* Problem to work on
The following data needs to be repeated exactly, with all images excluded.

─── Data block ───

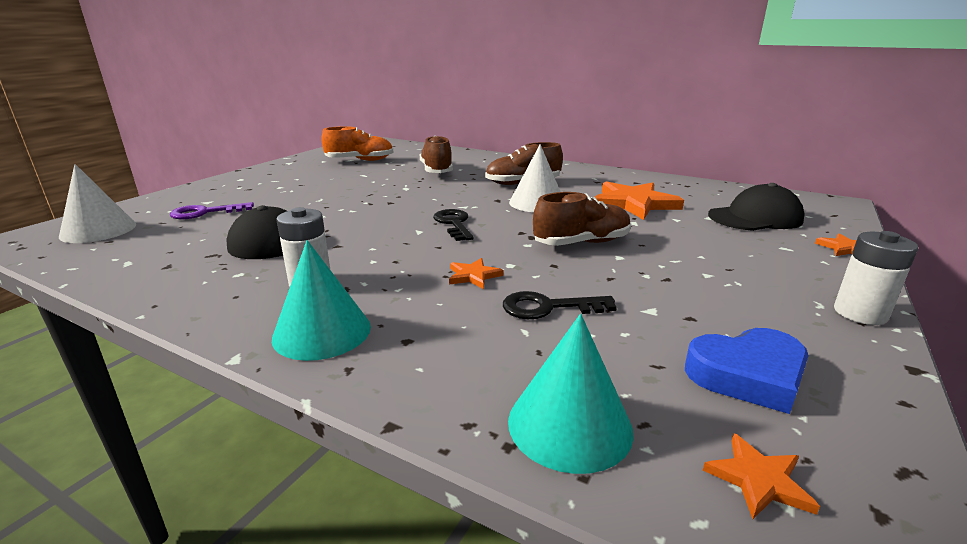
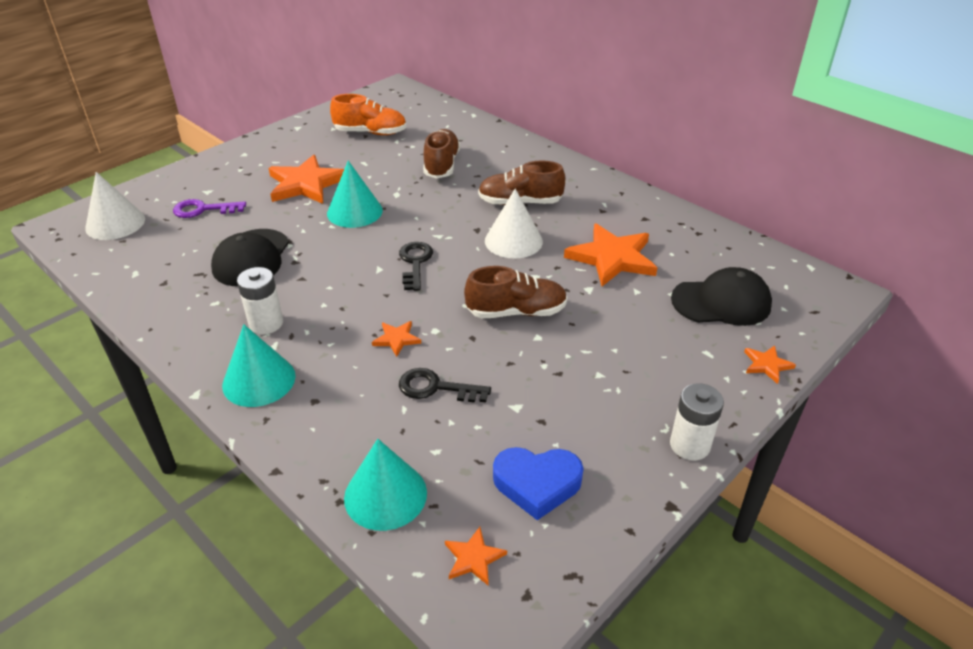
camera: 15 degrees right, 15 degrees up
(312, 189) = (306, 184): none -> orange star
(371, 200) = (354, 212): none -> turquoise cone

───

* Response to the exercise
camera: 15 degrees right, 15 degrees up
(312, 189) = (306, 184): none -> orange star
(371, 200) = (354, 212): none -> turquoise cone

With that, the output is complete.